Exercise data
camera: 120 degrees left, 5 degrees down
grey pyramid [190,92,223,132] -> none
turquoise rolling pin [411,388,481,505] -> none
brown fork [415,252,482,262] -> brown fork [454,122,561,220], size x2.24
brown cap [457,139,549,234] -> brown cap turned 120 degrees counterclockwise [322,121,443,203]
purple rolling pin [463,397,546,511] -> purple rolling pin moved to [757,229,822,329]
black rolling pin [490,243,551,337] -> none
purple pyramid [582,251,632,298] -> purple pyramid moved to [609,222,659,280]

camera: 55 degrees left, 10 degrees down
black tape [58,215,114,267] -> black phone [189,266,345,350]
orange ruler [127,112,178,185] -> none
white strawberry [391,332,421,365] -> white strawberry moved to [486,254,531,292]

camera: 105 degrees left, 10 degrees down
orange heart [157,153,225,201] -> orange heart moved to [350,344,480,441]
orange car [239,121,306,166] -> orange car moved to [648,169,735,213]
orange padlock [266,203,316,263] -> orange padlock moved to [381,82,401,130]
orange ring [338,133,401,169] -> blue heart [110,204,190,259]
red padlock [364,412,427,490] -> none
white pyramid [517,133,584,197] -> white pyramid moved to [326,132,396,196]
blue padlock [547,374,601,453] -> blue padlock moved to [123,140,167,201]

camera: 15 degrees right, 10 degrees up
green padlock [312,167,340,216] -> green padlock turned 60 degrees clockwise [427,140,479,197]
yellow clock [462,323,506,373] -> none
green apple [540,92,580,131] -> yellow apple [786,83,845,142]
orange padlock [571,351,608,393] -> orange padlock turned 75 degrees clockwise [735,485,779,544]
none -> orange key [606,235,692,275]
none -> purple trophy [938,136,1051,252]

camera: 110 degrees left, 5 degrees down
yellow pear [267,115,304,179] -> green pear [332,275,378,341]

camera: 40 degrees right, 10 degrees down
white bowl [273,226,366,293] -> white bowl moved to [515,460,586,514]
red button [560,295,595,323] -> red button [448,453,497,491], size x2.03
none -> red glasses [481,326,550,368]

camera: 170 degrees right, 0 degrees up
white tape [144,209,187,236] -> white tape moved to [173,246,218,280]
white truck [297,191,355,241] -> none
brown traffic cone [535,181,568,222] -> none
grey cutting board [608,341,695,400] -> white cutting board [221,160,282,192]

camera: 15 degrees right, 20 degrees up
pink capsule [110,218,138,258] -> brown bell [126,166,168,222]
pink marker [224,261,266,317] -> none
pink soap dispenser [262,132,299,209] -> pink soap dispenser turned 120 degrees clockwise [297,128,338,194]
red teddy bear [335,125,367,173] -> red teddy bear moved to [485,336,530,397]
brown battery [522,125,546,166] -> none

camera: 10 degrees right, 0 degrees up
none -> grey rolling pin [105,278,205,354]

The task
Reply with only the number of lines in the material above where the string "padlock" appears.

Answer to the exercise
5